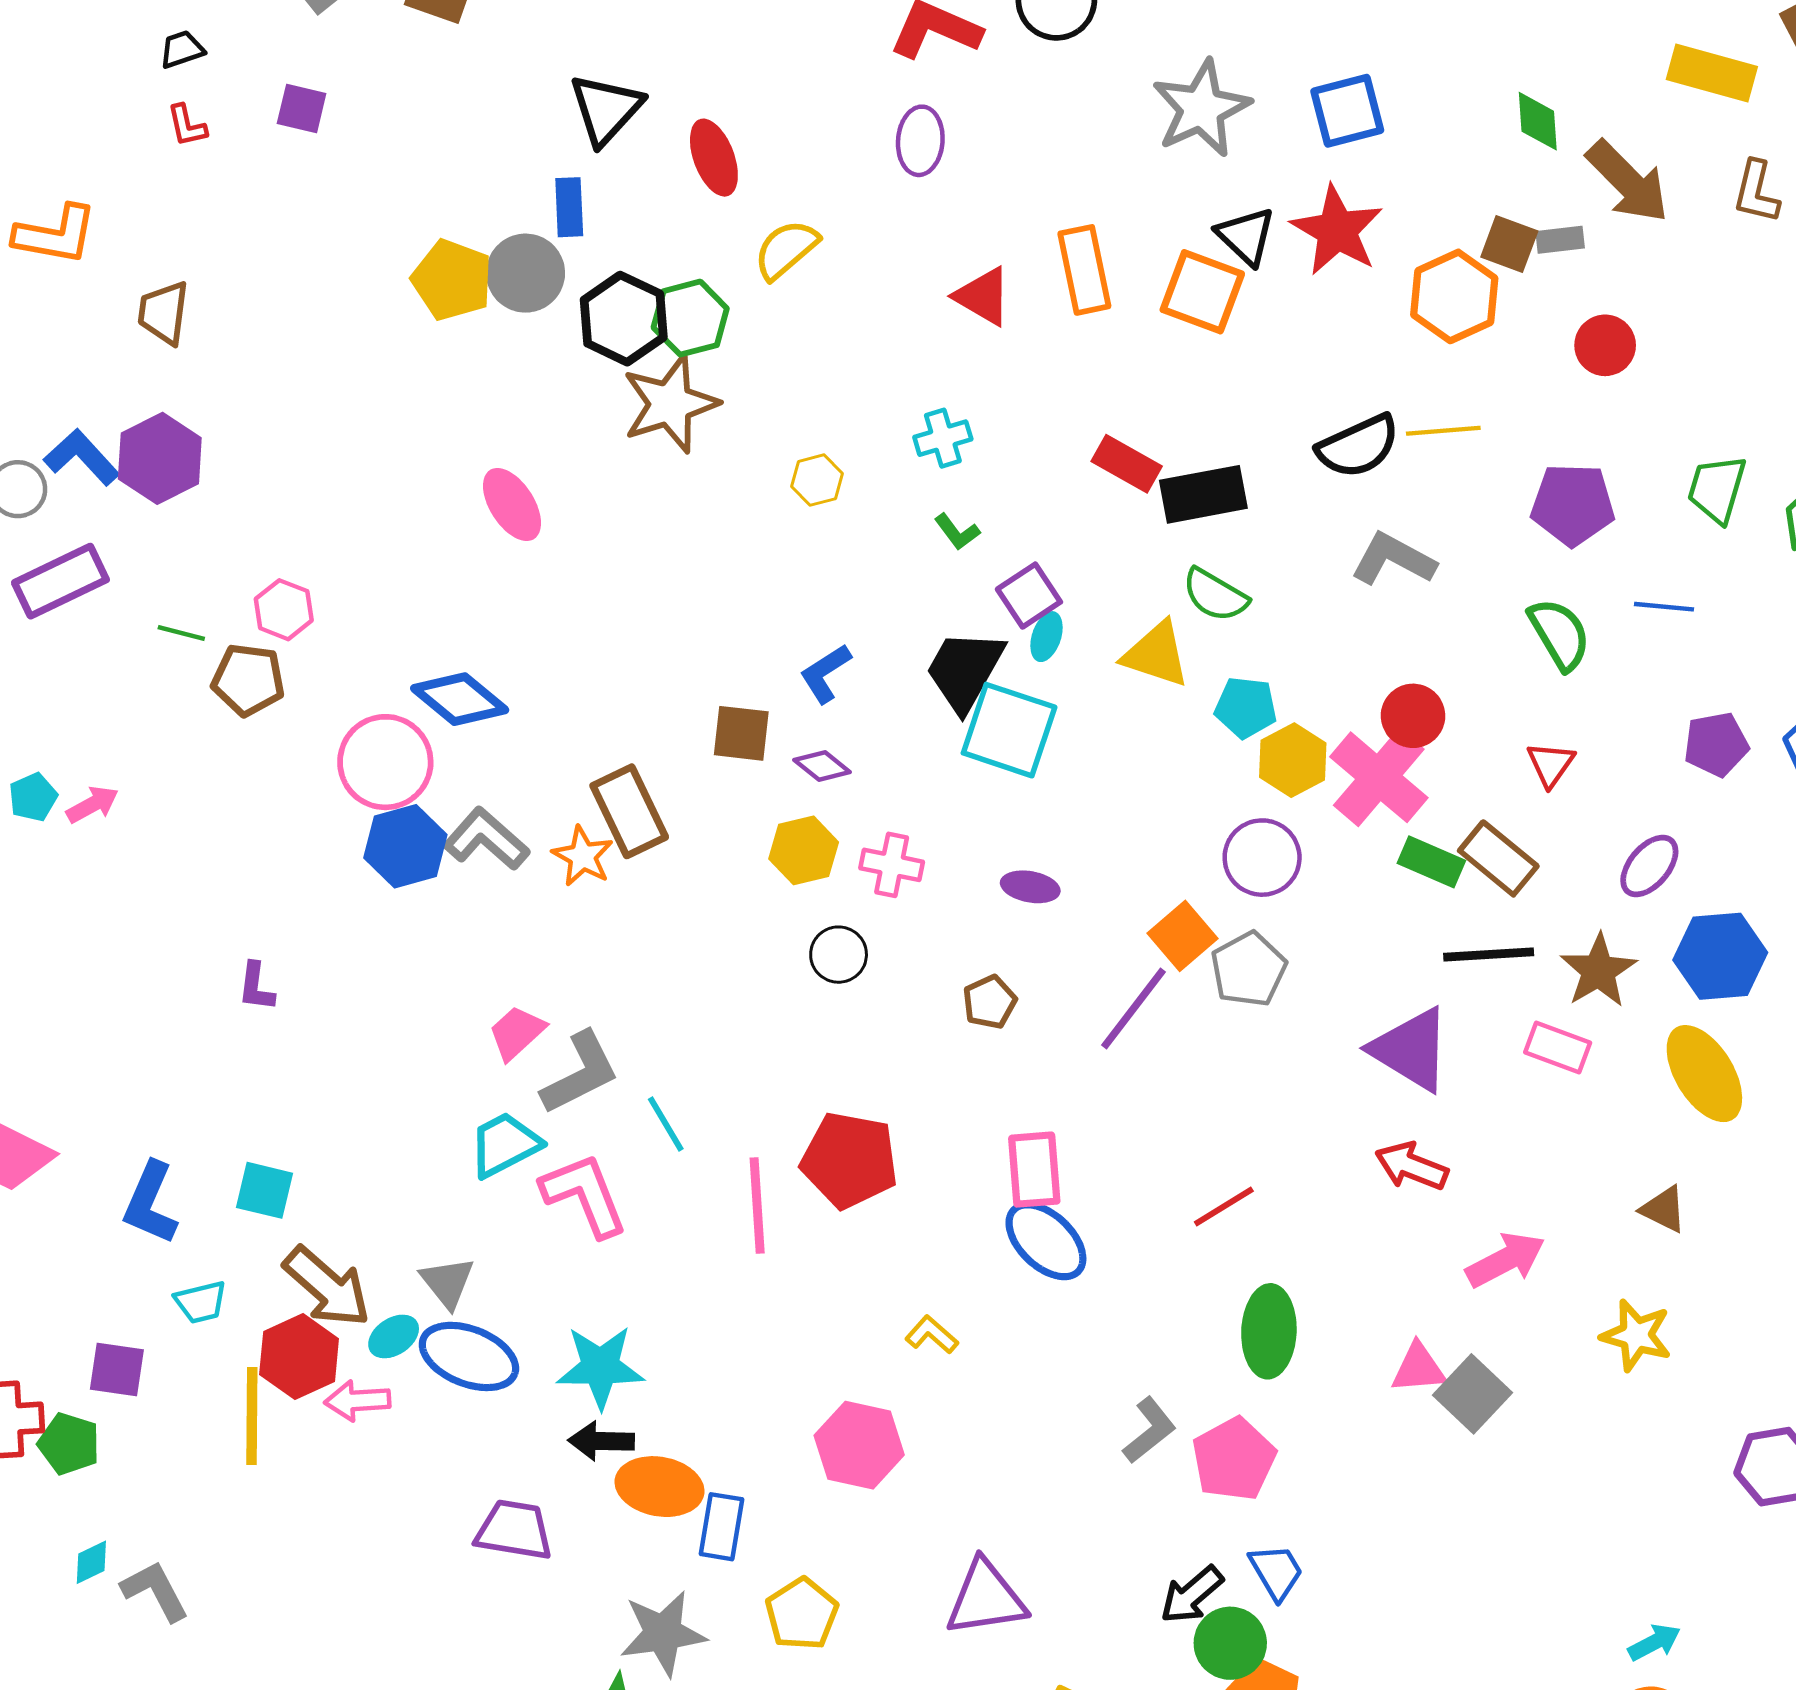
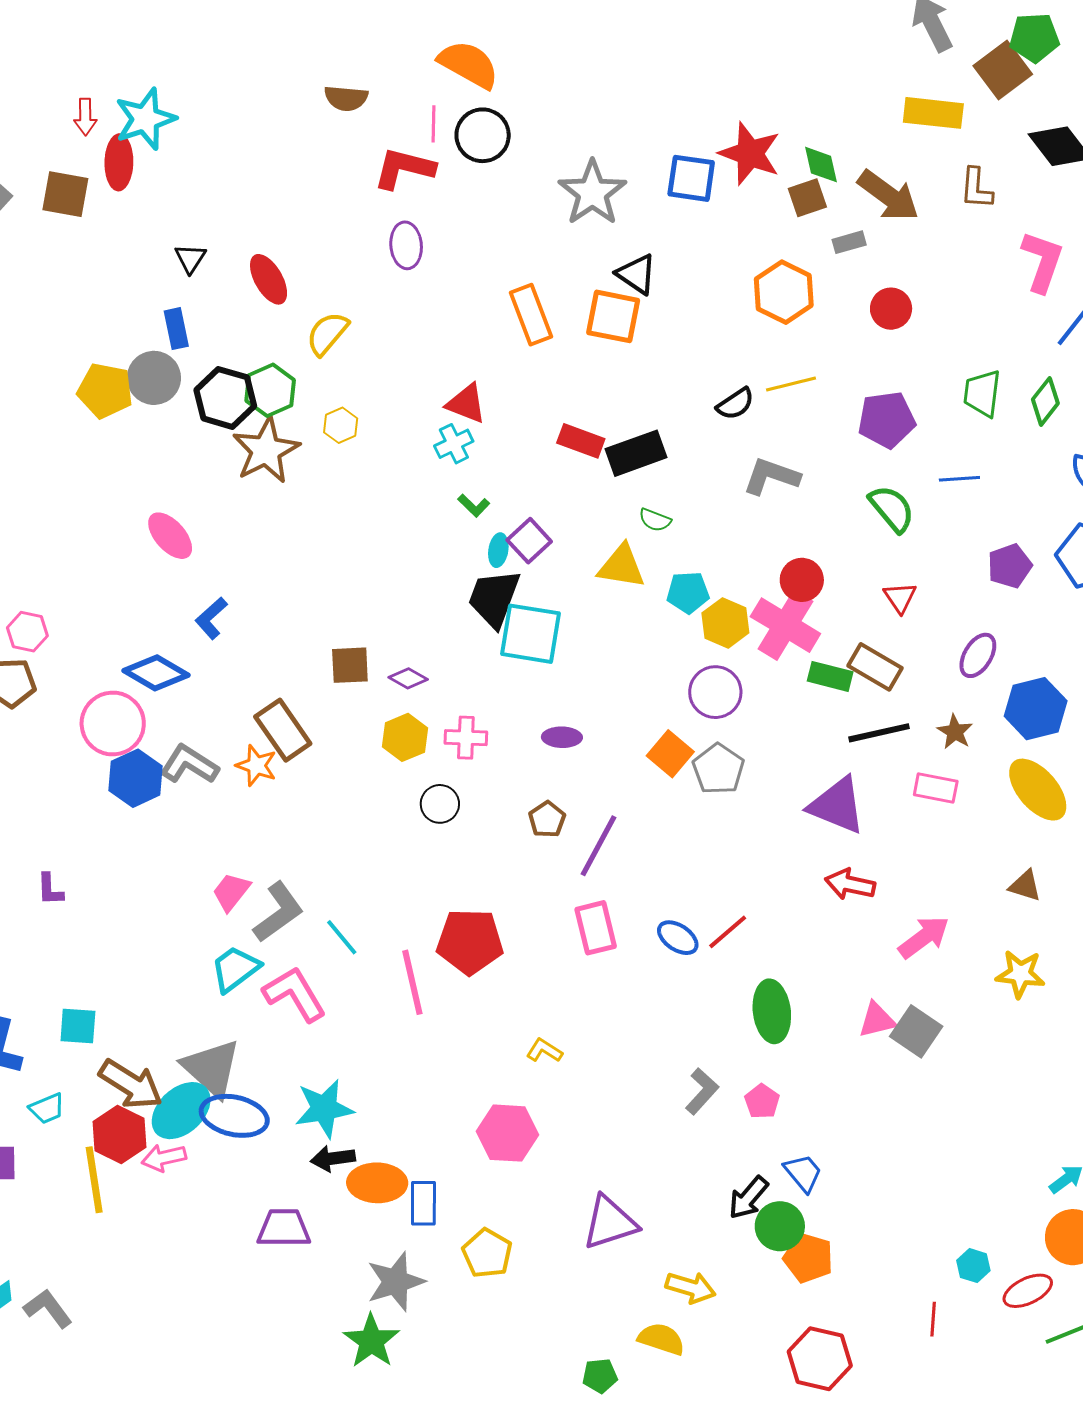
black triangle: (606, 109) -> (190, 258), size x0.6
blue square: (1347, 111) -> (691, 178), turned 32
red star: (1337, 230) -> (750, 154), moved
brown square: (1509, 244) -> (807, 198), moved, turned -30
red triangle: (983, 296) -> (466, 404), moved
black semicircle: (1358, 446) -> (735, 404), size x0.7
yellow hexagon: (817, 480) -> (341, 425), moved
green semicircle: (1215, 595) -> (655, 520), size x0.7
cyan ellipse: (1047, 637) -> (498, 550), moved
blue L-shape: (825, 673) -> (211, 618), moved
brown star: (1598, 971) -> (955, 732), size x0.7
purple line: (1133, 1008) -> (598, 846), moved
blue ellipse: (1046, 1241) -> (678, 938), moved, size x0.7
gray triangle: (447, 1282) -> (212, 1068), size x1.6
cyan ellipse: (394, 1336) -> (181, 1111), size x1.8
pink pentagon: (1234, 1459) -> (762, 1101), size x0.6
------------------------
> _AIM OF THE TASK_
The answer is every line in the data where the word "semicircle" appears.

> _FINAL ANSWER_
black semicircle: (1358, 446) -> (735, 404), size x0.7
green semicircle: (1215, 595) -> (655, 520), size x0.7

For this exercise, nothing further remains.